■ YOUR OBJECTIVE
Could you state how many lines of the material hold "DGND"? Include nothing beyond the number.

■ DATA EXCERPTS
--------------------

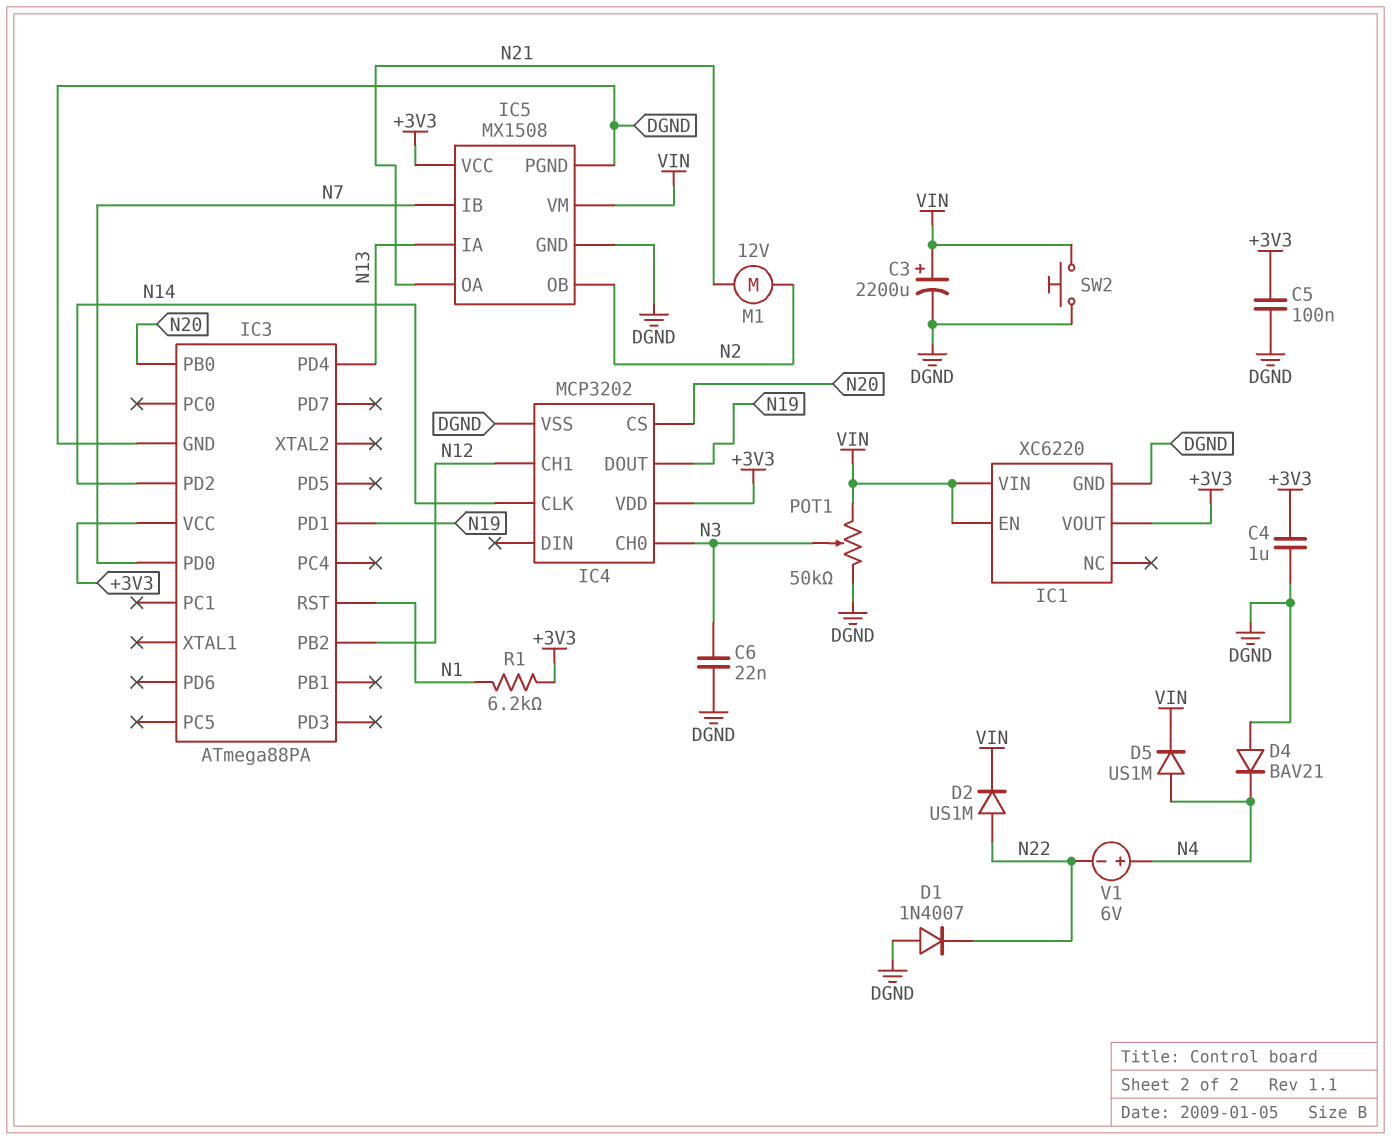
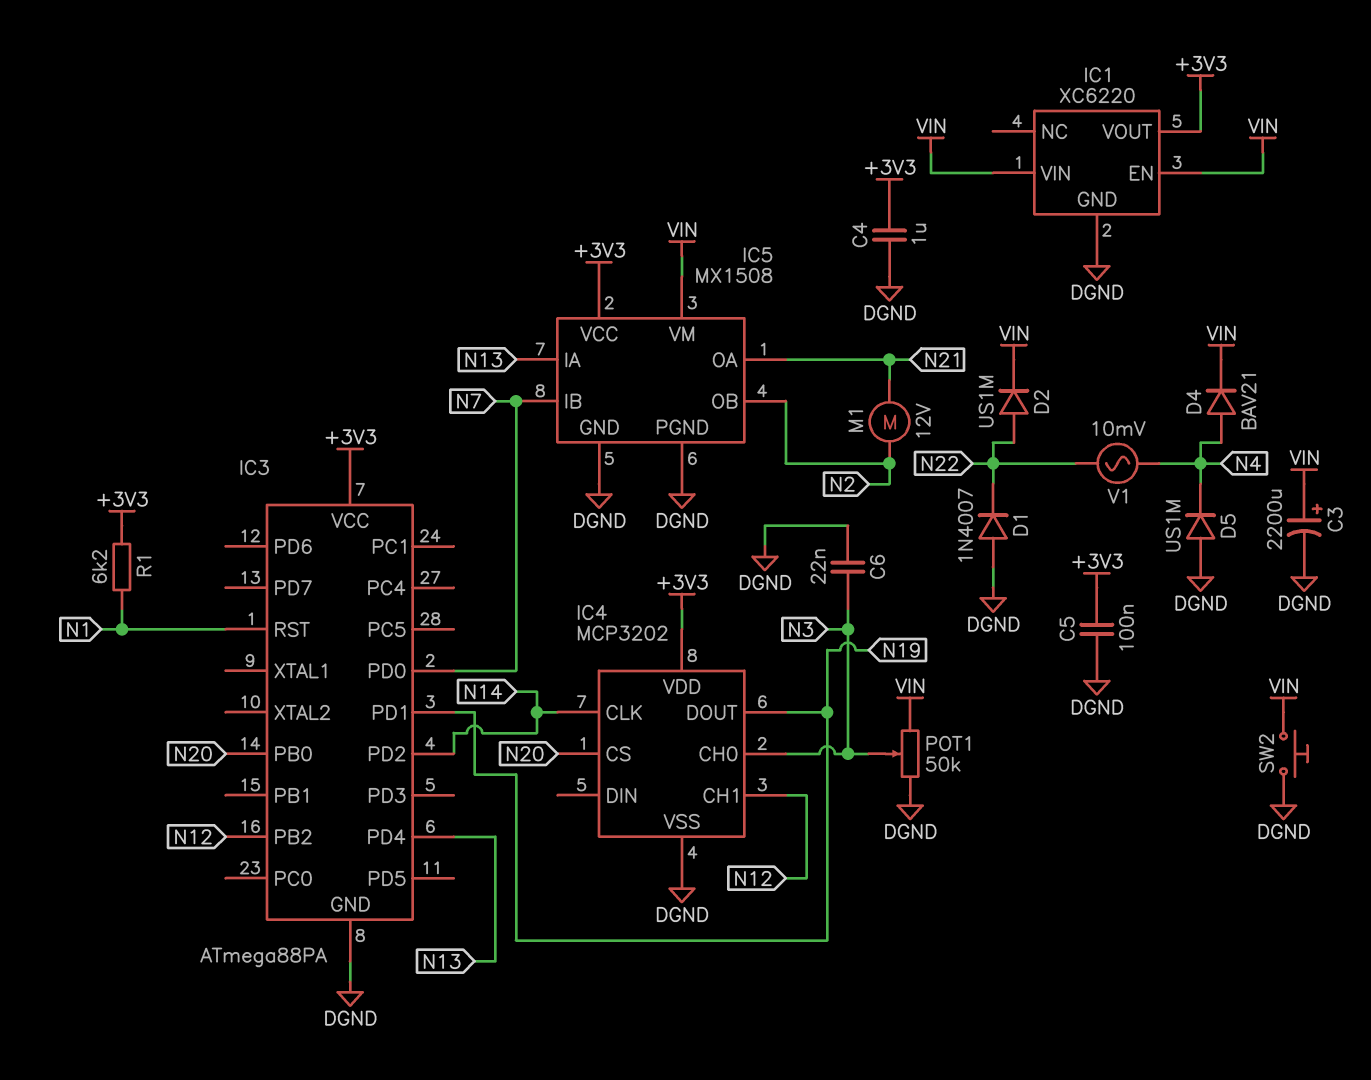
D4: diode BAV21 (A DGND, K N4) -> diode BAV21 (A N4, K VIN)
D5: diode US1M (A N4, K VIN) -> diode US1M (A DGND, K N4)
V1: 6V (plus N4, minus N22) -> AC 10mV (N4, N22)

--------------------

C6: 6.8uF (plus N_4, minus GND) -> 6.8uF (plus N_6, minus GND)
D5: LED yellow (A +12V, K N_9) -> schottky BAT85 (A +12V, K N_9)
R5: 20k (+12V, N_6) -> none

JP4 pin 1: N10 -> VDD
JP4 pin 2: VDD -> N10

--------------------

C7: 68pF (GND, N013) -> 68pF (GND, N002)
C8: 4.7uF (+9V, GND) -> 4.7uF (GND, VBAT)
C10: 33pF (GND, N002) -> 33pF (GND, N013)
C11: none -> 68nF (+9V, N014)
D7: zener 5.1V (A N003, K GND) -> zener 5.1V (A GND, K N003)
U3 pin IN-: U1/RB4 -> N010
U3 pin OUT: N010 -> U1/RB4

--------------------

■ COMPLETED EXERCISE
2